Below are records with pictures; copy word for word only the lines between the line with "none -> purple brick A3:A5 level 1" and the line with "none -> lime cone A5 level 4", inclusive, and drop the pictures.
Recorded information: Begin
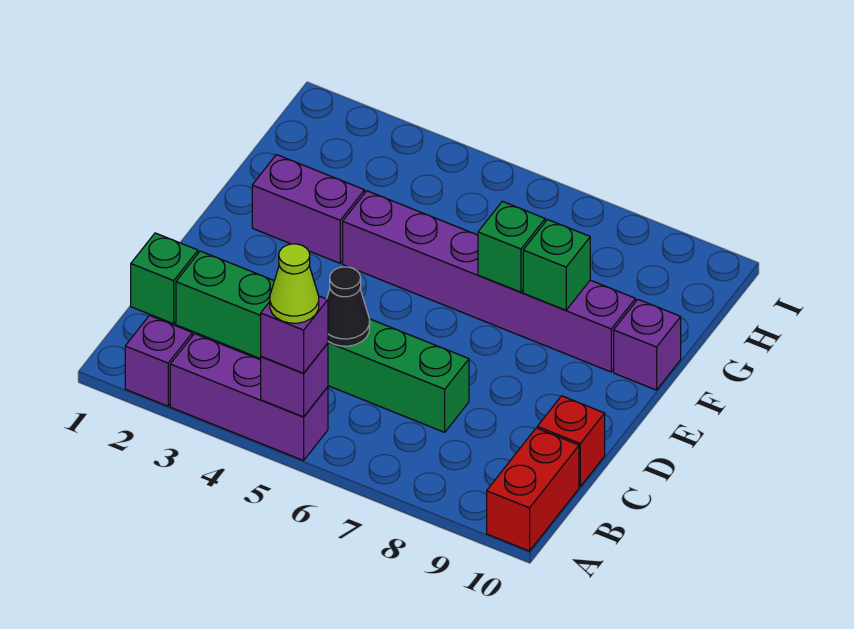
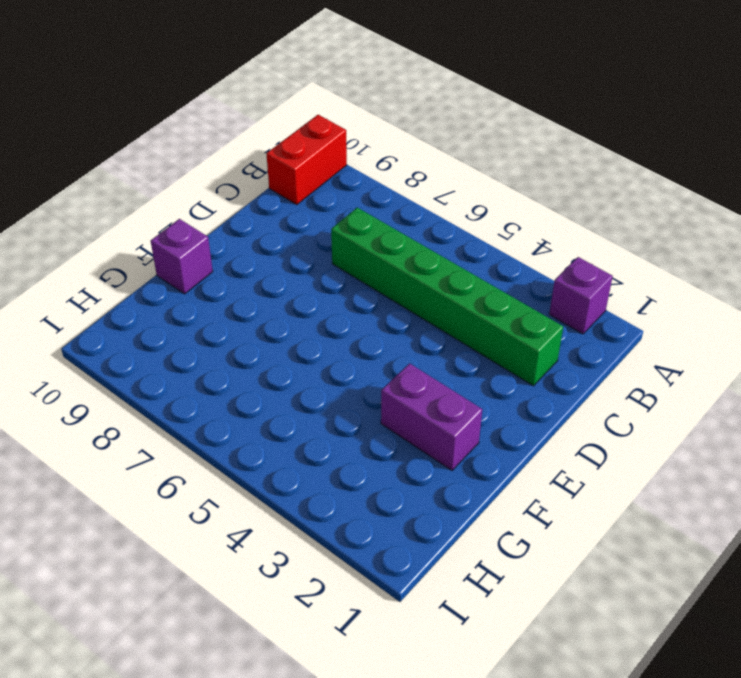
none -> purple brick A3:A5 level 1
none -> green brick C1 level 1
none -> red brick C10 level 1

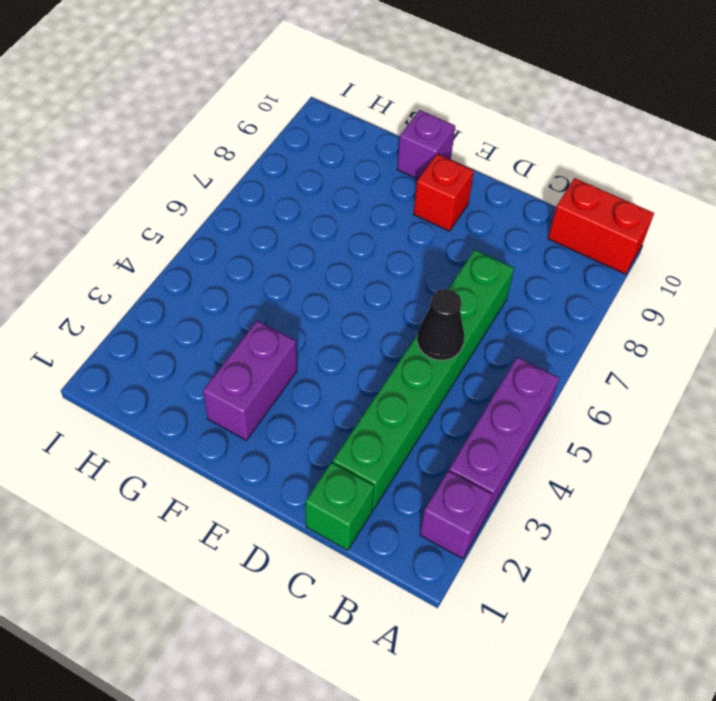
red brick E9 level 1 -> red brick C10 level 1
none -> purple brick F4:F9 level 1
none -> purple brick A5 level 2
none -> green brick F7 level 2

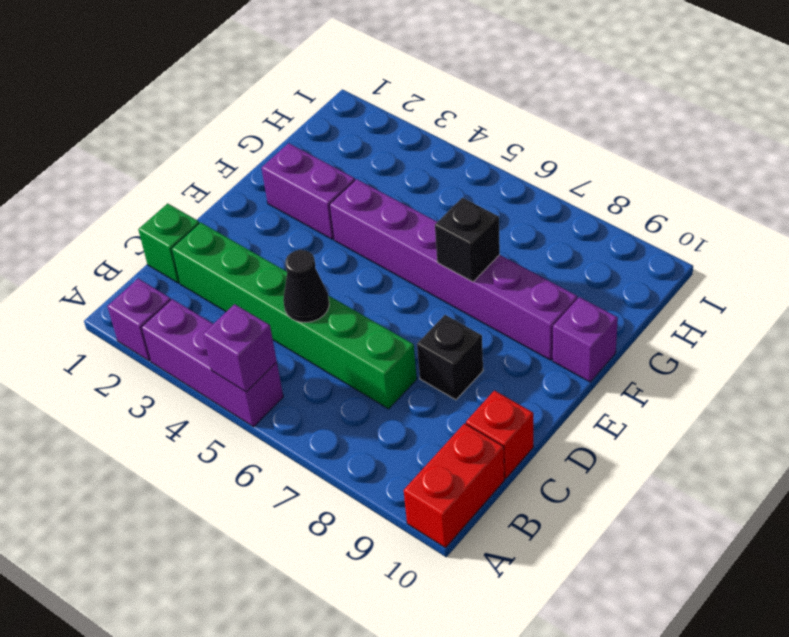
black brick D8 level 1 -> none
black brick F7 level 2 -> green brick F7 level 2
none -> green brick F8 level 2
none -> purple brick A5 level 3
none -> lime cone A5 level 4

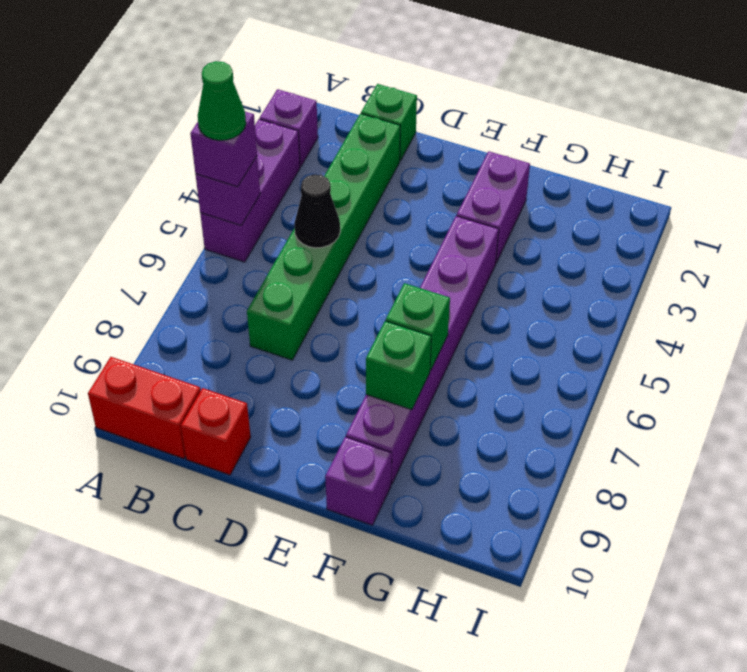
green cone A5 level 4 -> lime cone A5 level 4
Recorded information: End
Recorded information: Begin
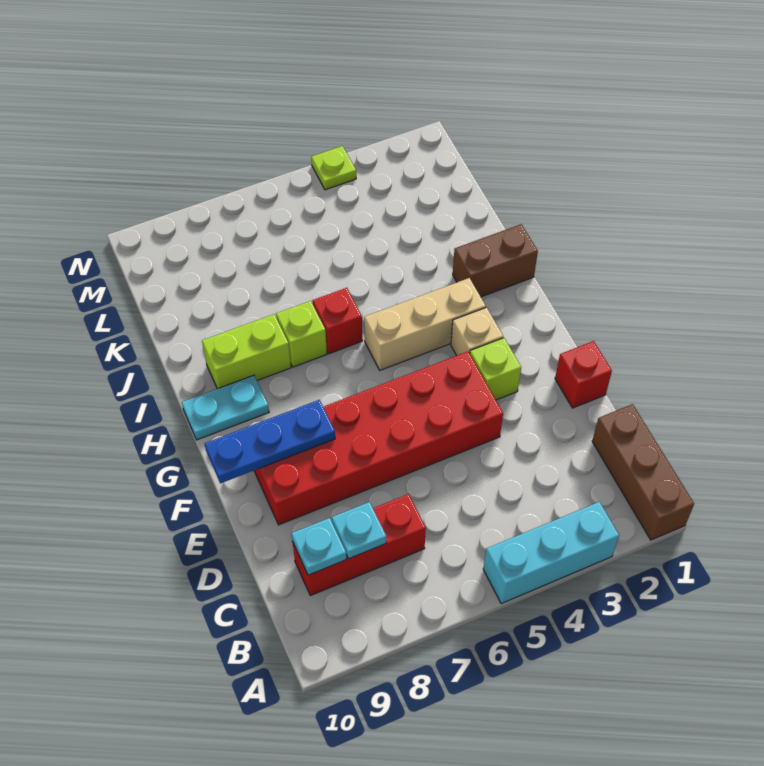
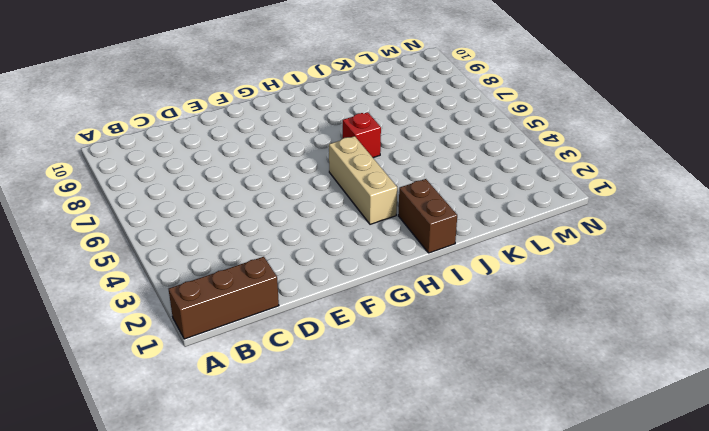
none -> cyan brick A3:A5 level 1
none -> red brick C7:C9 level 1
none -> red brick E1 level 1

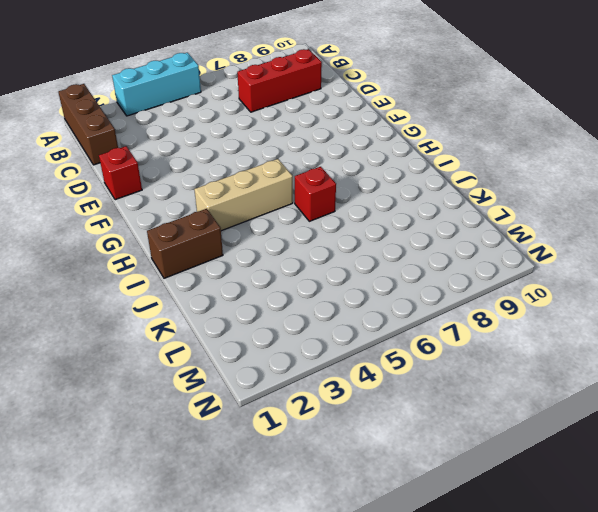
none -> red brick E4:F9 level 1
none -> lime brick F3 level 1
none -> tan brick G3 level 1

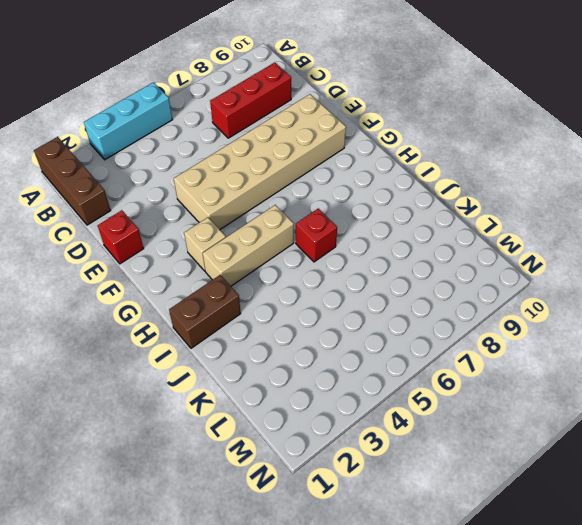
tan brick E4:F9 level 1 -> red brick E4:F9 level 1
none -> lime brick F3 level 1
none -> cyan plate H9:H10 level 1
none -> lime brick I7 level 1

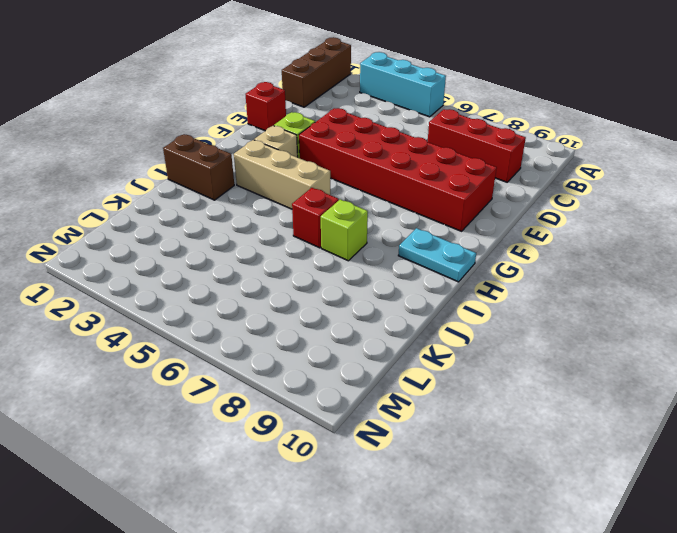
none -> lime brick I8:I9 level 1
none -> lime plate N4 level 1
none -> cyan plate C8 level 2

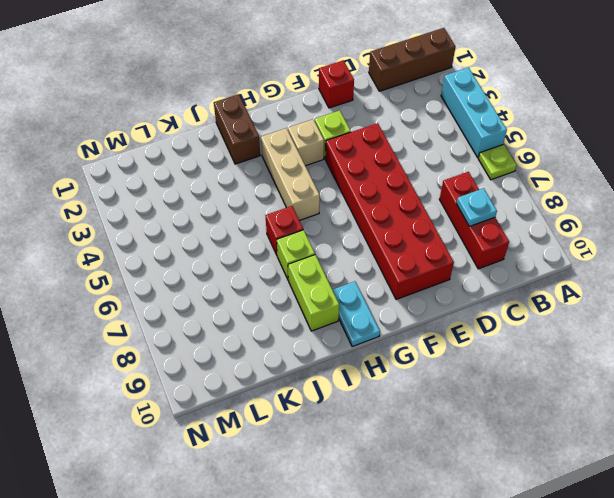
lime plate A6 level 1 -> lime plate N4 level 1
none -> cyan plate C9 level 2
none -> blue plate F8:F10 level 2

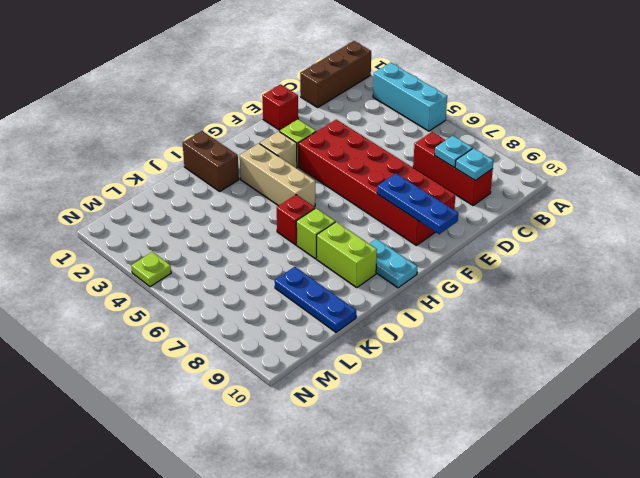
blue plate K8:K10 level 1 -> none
Recorded information: End
Finished task:
none -> purple brick A3:A5 level 1
none -> green brick C1 level 1
none -> red brick C10 level 1

red brick E9 level 1 -> red brick C10 level 1
none -> purple brick F4:F9 level 1
none -> purple brick A5 level 2
none -> green brick F7 level 2

black brick D8 level 1 -> none
black brick F7 level 2 -> green brick F7 level 2
none -> green brick F8 level 2
none -> purple brick A5 level 3
none -> lime cone A5 level 4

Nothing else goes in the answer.